# Task details:
Each line starting at the one that contains "blue box: 2 -> 1" and ending at the one that contains "red egg: 0 -> 2" must be returned exactly, and the rest of the listing is left out.

# Input for this task:
^^^^^^^^^^^^^^^^
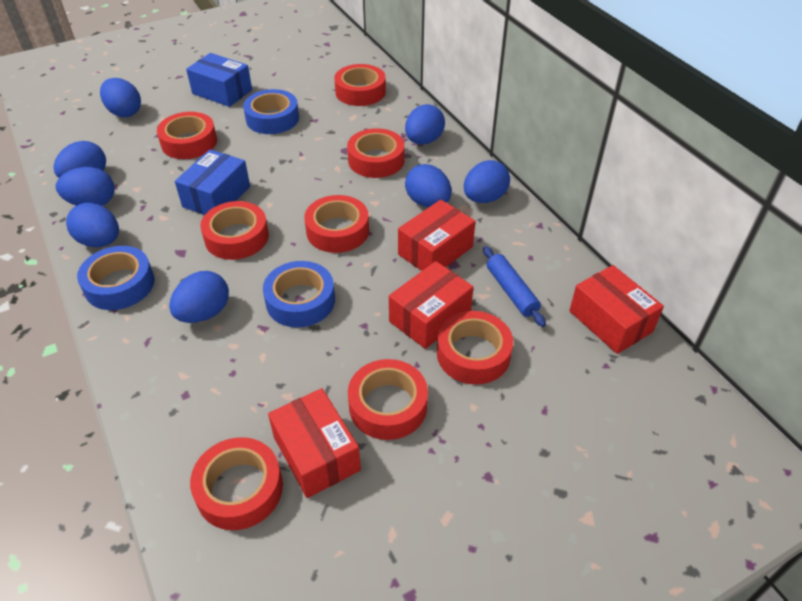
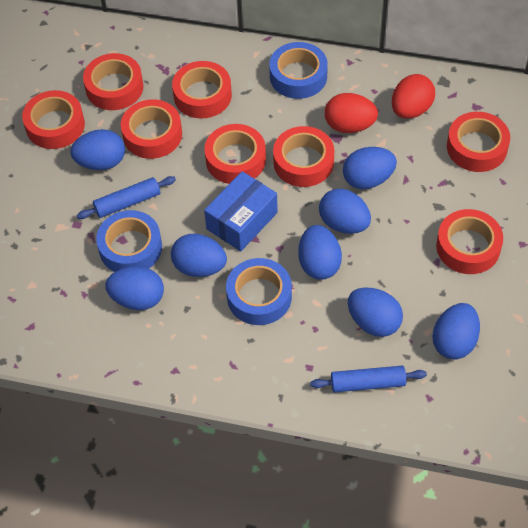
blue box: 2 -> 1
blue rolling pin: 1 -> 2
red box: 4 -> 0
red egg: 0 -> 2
^^^^^^^^^^^^^^^^
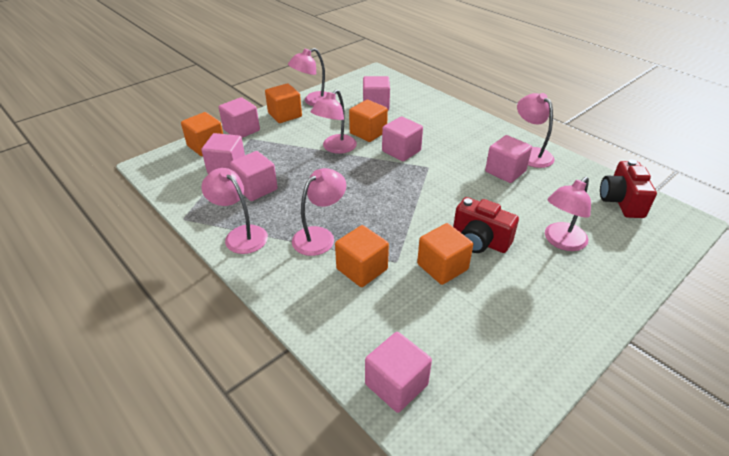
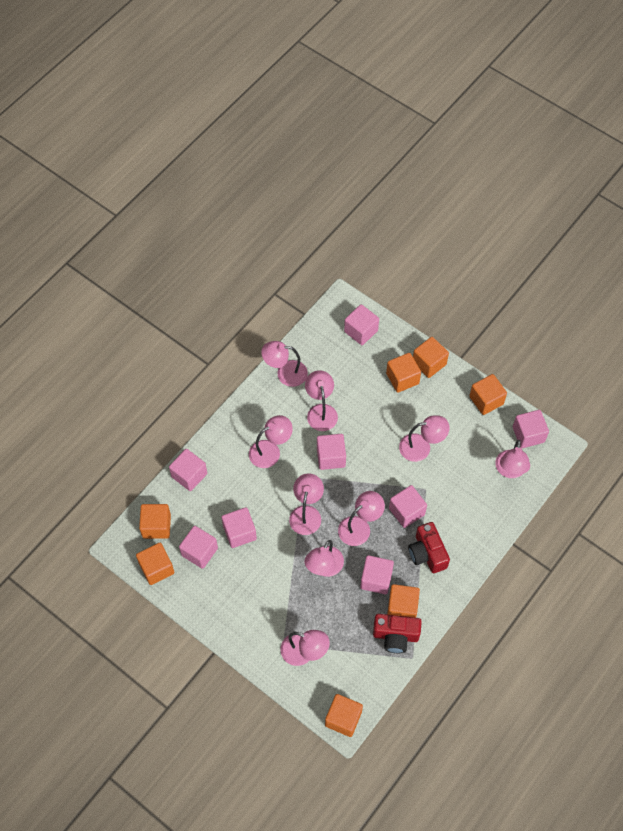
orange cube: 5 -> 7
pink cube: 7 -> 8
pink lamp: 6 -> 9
^^^^^^^^^^^^^^^^
# Solution to the problem:
blue box: 2 -> 1
blue rolling pin: 1 -> 2
red box: 4 -> 0
red egg: 0 -> 2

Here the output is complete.